## begin SUPPLIED INFORMATION
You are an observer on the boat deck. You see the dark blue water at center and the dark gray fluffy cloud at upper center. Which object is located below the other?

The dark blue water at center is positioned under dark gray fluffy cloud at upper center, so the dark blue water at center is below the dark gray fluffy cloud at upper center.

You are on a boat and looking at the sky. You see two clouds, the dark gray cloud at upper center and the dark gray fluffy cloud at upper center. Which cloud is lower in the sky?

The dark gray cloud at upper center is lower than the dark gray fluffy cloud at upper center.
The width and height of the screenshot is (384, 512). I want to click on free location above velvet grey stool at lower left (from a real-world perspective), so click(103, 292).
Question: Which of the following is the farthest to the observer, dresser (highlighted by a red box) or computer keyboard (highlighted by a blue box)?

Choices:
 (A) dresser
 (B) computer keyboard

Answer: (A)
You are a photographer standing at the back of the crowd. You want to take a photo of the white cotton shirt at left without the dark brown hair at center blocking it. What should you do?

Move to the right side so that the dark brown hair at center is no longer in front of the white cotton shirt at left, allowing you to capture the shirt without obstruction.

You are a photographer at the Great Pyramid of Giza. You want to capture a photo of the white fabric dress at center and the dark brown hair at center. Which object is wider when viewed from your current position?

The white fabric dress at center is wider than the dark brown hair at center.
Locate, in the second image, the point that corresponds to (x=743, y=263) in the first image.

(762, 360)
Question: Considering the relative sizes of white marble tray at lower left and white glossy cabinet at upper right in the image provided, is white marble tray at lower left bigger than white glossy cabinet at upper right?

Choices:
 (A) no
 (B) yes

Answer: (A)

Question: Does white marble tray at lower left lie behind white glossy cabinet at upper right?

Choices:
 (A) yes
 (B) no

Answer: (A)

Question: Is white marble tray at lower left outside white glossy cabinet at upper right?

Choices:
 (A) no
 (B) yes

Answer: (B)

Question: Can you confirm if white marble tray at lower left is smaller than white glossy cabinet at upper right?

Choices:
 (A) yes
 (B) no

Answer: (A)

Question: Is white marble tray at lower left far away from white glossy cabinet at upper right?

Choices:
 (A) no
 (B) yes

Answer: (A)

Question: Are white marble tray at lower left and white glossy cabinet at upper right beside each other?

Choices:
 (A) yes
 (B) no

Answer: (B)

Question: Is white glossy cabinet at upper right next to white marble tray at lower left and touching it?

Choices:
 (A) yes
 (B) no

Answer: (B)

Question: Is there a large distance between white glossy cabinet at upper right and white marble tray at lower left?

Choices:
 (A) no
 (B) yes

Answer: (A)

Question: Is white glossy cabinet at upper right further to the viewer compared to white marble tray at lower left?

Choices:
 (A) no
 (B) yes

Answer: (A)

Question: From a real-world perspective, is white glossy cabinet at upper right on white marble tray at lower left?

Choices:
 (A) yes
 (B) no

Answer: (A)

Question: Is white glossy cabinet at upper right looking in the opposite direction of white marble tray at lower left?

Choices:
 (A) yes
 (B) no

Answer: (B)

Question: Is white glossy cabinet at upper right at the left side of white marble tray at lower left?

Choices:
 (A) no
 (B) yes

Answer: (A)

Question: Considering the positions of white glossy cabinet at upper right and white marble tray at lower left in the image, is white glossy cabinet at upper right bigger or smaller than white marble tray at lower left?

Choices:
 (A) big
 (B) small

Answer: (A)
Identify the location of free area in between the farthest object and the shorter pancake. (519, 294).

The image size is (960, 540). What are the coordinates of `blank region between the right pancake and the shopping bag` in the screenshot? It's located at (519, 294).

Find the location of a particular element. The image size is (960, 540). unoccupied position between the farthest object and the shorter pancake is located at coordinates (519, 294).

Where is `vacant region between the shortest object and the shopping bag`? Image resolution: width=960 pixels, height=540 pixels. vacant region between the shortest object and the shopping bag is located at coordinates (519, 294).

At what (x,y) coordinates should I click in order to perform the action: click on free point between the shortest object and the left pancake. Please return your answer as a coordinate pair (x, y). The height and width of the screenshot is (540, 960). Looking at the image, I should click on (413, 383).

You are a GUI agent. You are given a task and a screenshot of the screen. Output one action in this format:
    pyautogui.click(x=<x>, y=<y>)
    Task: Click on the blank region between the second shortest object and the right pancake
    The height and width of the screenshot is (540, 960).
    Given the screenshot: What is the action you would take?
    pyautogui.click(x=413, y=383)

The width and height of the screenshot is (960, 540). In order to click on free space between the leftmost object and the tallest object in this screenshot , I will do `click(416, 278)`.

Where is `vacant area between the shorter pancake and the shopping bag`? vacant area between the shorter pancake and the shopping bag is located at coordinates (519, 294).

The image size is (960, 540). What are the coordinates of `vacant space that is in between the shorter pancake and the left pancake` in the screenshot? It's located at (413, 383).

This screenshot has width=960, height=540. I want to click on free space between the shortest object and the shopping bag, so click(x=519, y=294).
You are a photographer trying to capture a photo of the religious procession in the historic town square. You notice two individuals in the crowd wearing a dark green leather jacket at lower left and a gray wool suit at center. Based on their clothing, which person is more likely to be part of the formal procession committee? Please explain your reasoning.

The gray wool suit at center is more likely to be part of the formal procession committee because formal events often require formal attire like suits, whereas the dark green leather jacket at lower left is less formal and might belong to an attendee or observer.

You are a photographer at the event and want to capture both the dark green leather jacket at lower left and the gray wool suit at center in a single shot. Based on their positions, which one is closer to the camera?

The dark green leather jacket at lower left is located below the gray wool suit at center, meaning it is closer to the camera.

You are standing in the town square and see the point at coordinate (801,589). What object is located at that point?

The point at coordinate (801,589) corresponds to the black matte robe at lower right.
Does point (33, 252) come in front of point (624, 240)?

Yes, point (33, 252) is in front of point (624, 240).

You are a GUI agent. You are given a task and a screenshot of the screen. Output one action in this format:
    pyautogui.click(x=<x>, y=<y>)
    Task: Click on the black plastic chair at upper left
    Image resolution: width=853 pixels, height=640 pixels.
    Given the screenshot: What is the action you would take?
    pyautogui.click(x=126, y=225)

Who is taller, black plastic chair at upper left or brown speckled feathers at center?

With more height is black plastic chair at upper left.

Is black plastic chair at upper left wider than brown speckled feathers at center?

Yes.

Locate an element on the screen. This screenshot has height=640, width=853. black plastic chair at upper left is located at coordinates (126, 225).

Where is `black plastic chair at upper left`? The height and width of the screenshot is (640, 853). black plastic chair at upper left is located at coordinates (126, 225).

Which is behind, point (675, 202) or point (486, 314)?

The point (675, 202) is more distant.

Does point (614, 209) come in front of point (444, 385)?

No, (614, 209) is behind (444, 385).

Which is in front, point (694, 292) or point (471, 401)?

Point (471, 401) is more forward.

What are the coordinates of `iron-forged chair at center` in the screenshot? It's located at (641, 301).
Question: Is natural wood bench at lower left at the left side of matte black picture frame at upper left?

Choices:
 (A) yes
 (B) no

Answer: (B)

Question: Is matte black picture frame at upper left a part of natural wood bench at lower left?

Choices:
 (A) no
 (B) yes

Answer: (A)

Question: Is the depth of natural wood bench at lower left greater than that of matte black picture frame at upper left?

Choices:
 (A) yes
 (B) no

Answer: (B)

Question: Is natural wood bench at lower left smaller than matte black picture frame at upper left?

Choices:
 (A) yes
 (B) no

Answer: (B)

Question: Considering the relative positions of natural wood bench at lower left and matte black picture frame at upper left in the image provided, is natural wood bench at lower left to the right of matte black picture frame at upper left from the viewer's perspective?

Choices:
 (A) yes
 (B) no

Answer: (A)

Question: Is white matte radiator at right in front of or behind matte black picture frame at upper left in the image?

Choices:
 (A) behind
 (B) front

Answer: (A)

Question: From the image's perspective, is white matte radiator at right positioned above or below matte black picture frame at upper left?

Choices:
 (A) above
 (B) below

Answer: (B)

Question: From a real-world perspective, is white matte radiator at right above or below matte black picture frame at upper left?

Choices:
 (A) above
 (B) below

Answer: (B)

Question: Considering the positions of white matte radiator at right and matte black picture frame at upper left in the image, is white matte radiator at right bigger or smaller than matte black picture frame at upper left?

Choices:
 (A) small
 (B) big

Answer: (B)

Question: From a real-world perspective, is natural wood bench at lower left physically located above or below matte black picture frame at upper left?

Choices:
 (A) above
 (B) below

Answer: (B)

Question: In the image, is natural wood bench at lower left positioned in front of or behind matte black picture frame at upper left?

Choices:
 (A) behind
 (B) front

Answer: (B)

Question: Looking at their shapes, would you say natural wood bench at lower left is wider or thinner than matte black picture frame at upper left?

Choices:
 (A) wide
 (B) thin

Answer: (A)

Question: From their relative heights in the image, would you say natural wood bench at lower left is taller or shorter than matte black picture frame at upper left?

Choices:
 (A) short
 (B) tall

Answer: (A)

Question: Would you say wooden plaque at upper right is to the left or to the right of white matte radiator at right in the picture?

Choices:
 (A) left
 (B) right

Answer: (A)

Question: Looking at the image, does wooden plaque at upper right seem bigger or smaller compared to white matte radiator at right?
## end SUPPLIED INFORMATION
* WHAT THE TASK ASKS *
Would you copy out, word for word, the part of the material that opens with the line containing "You are standing" and closes with the line containing "pyautogui.click(x=126, y=225)", including both of those lines?

* REPLY *
You are standing in the town square and see the point at coordinate (801,589). What object is located at that point?

The point at coordinate (801,589) corresponds to the black matte robe at lower right.
Does point (33, 252) come in front of point (624, 240)?

Yes, point (33, 252) is in front of point (624, 240).

You are a GUI agent. You are given a task and a screenshot of the screen. Output one action in this format:
    pyautogui.click(x=<x>, y=<y>)
    Task: Click on the black plastic chair at upper left
    Image resolution: width=853 pixels, height=640 pixels.
    Given the screenshot: What is the action you would take?
    pyautogui.click(x=126, y=225)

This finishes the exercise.